:: TO BE DONE ::
Rewrite all of the lines with "top-left" replaced by "upper-left", changing nothing else, and leave the pictures out of your answer.

Records excerpted from a collection
****
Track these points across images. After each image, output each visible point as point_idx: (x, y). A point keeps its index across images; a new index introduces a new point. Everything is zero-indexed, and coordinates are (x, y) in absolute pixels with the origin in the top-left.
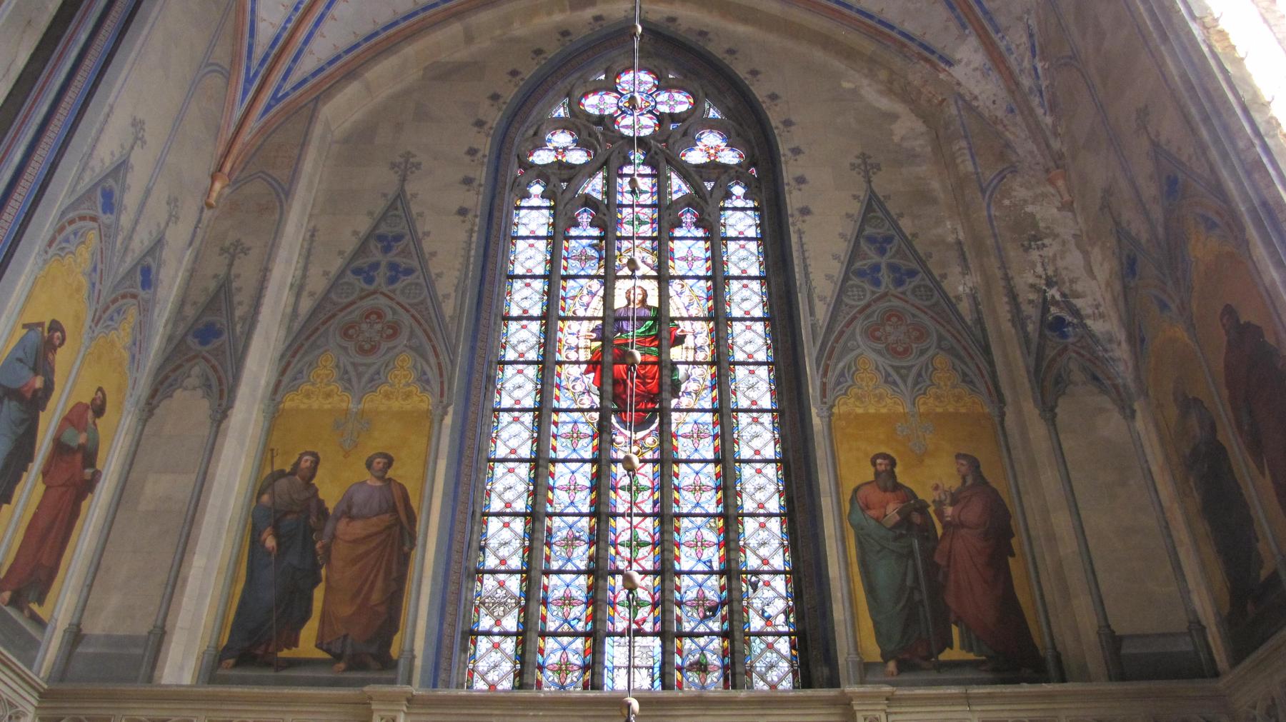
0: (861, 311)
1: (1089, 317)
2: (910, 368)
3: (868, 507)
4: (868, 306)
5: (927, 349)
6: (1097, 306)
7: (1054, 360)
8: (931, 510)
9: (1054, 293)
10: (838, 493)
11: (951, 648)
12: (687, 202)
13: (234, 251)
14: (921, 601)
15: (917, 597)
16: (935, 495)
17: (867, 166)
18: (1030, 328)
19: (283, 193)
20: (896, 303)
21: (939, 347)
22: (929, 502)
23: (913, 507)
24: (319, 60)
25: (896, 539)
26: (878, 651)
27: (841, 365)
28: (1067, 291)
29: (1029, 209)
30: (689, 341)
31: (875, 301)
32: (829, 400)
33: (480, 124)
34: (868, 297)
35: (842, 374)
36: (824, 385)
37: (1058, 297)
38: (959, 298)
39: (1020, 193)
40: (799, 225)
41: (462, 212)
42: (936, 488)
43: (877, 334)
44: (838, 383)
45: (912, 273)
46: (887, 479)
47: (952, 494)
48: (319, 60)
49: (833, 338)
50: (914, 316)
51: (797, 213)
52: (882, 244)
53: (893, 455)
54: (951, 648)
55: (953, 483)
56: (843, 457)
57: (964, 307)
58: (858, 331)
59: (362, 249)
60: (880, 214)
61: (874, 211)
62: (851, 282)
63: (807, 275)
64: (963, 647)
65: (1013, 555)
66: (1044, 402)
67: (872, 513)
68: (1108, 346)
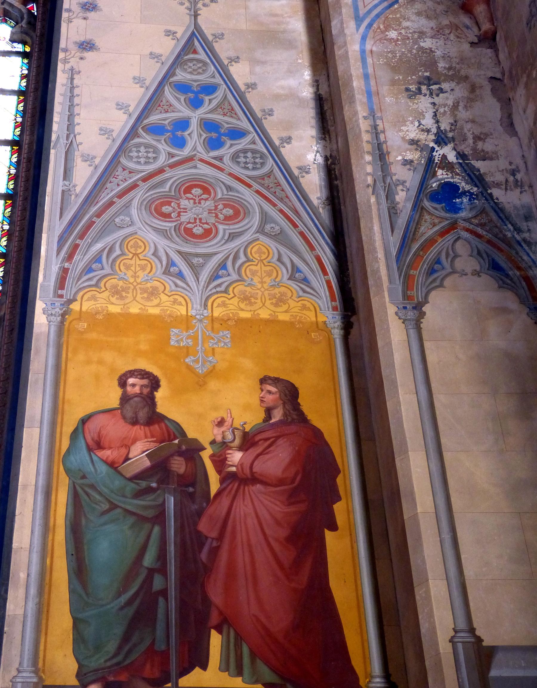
0: (145, 179)
1: (498, 185)
2: (208, 256)
3: (99, 445)
4: (161, 171)
5: (240, 234)
6: (513, 173)
7: (430, 242)
8: (206, 455)
10: (53, 424)
11: (204, 667)
14: (164, 593)
15: (158, 583)
16: (217, 434)
18: (401, 196)
20: (204, 170)
21: (261, 230)
22: (205, 440)
25: (139, 494)
26: (74, 666)
27: (98, 246)
28: (468, 151)
31: (172, 166)
32: (67, 293)
34: (162, 160)
35: (97, 259)
36: (65, 271)
37: (452, 157)
38: (305, 170)
40: (73, 62)
42: (221, 423)
43: (166, 209)
44: (88, 270)
45: (237, 134)
46: (141, 404)
47: (245, 435)
49: (93, 210)
50: (229, 188)
51: (72, 47)
52: (196, 96)
53: (156, 372)
54: (204, 667)
55: (250, 417)
56: (72, 373)
58: (135, 203)
60: (202, 56)
61: (195, 52)
62: (137, 140)
63: (71, 126)
64: (225, 667)
65: (334, 527)
66: (406, 297)
67: (107, 454)
68: (524, 225)
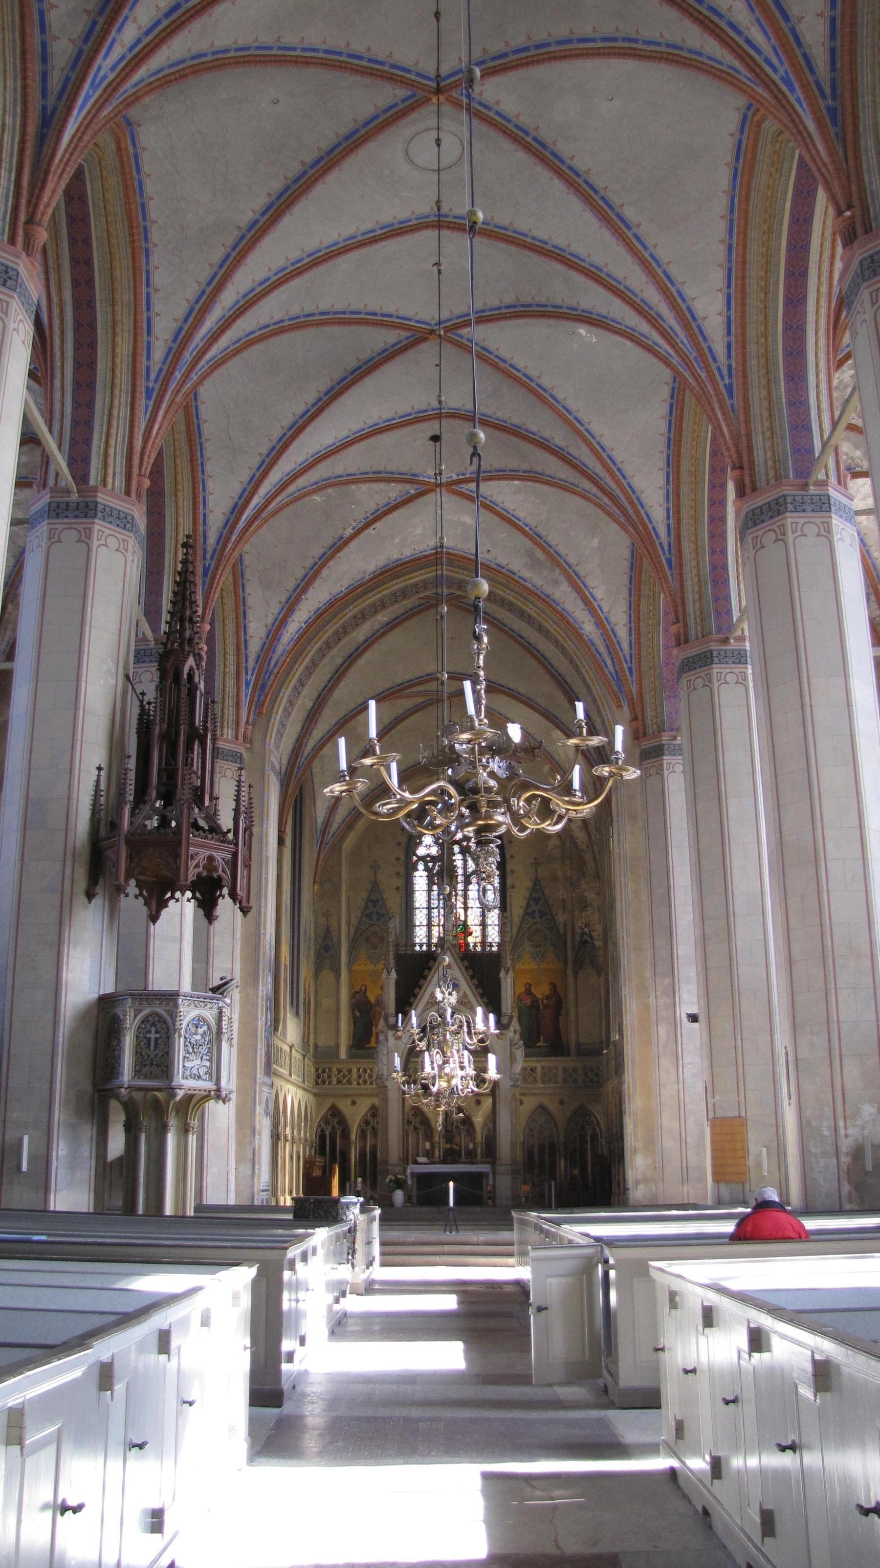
9: (586, 930)
12: (473, 873)
13: (327, 915)
17: (536, 864)
19: (338, 889)
23: (535, 1000)
24: (166, 341)
29: (586, 894)
30: (474, 934)
33: (399, 844)
39: (584, 886)
41: (398, 888)
46: (528, 992)
48: (166, 341)
52: (537, 901)
55: (547, 992)
57: (561, 927)
59: (366, 907)
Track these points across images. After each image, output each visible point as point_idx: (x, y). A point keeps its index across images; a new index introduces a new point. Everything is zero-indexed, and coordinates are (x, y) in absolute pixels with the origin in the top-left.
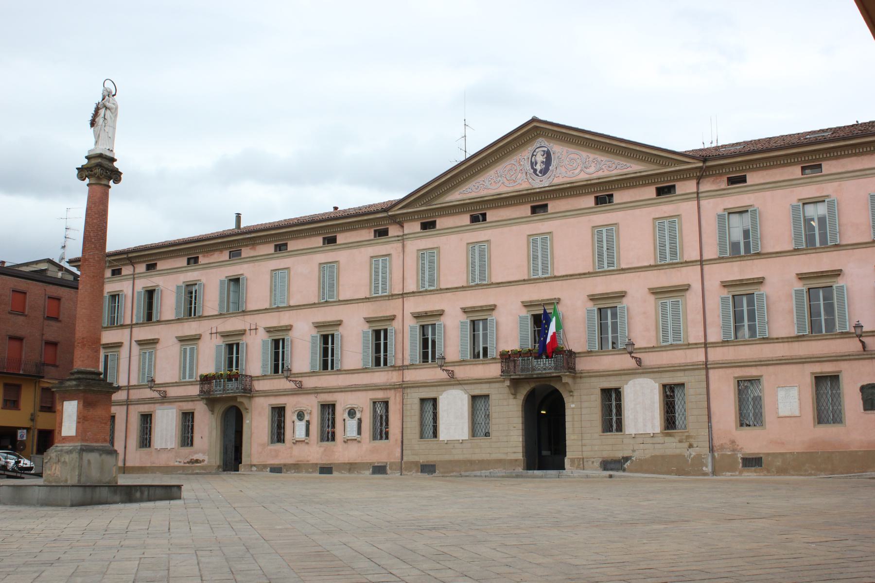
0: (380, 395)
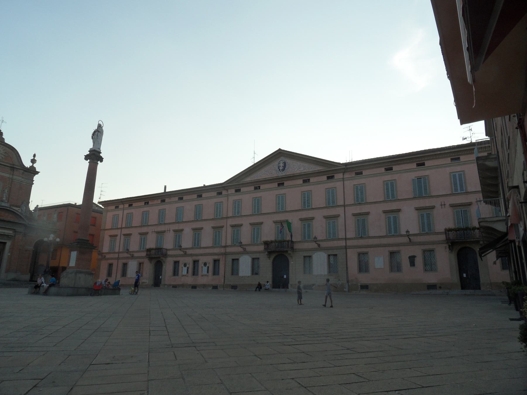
****
:: EXERCISE ANSWER ::
Track these points across images. After each image, output each visible point as point_idx: (x, y). A point keeps its index across images; a new index introduces a new point. Everything is zero-indexed, and coordinates are (x, y) in absolute pixels with the origin in the upper-left.
0: (861, 311)
1: (1089, 317)
2: (910, 368)
3: (868, 507)
4: (868, 306)
5: (927, 349)
6: (1097, 306)
7: (1054, 360)
8: (931, 510)
9: (1054, 293)
10: (838, 493)
11: (951, 648)
12: (687, 202)
13: (234, 251)
14: (921, 601)
15: (917, 597)
16: (935, 495)
17: (867, 166)
18: (1030, 328)
19: (283, 193)
20: (896, 303)
21: (939, 347)
22: (929, 502)
23: (913, 507)
24: (319, 60)
25: (896, 539)
26: (878, 651)
27: (841, 365)
28: (1067, 291)
29: (1029, 209)
30: (689, 341)
31: (875, 301)
32: (829, 400)
33: (480, 124)
34: (868, 297)
35: (842, 374)
36: (824, 385)
37: (1058, 297)
38: (959, 298)
39: (1020, 193)
40: (799, 225)
41: (462, 212)
42: (936, 488)
43: (877, 334)
44: (838, 383)
45: (912, 273)
46: (887, 479)
47: (952, 494)
48: (319, 60)
49: (833, 338)
50: (914, 316)
51: (797, 213)
52: (882, 244)
53: (893, 455)
54: (951, 648)
55: (953, 483)
56: (843, 457)
57: (964, 307)
58: (858, 331)
59: (362, 249)
60: (880, 214)
61: (874, 211)
62: (851, 282)
63: (807, 275)
64: (963, 647)
65: (1013, 555)
66: (1044, 402)
67: (872, 513)
68: (1108, 346)
0: (145, 179)
1: (498, 185)
2: (208, 256)
3: (99, 445)
4: (161, 171)
5: (240, 234)
6: (513, 173)
7: (430, 242)
8: (206, 455)
10: (53, 424)
11: (204, 667)
14: (164, 593)
15: (158, 583)
16: (217, 434)
18: (401, 196)
20: (204, 170)
21: (261, 230)
22: (205, 440)
25: (139, 494)
26: (74, 666)
27: (98, 246)
28: (468, 151)
31: (172, 166)
32: (67, 293)
34: (162, 160)
35: (97, 259)
36: (65, 271)
37: (452, 157)
38: (305, 170)
40: (73, 62)
42: (221, 423)
43: (166, 209)
44: (88, 270)
45: (237, 134)
46: (141, 404)
47: (245, 435)
49: (93, 210)
50: (229, 188)
51: (72, 47)
52: (196, 96)
53: (156, 372)
54: (204, 667)
55: (250, 417)
56: (72, 373)
58: (135, 203)
60: (202, 56)
61: (195, 52)
62: (137, 140)
63: (71, 126)
64: (225, 667)
65: (334, 527)
66: (406, 297)
67: (107, 454)
68: (524, 225)
9: (586, 930)
12: (473, 873)
13: (327, 915)
17: (536, 864)
19: (338, 889)
23: (535, 1000)
24: (166, 341)
29: (586, 894)
30: (474, 934)
33: (399, 844)
39: (584, 886)
41: (398, 888)
46: (528, 992)
48: (166, 341)
52: (537, 901)
55: (547, 992)
57: (561, 927)
59: (366, 907)
Track these points across images. After each image, output each visible point as point_idx: (x, y). A point keeps its index across images; a new index introduces a new point. Everything is zero-indexed, and coordinates are (x, y) in absolute pixels with the origin in the upper-left.
0: (380, 395)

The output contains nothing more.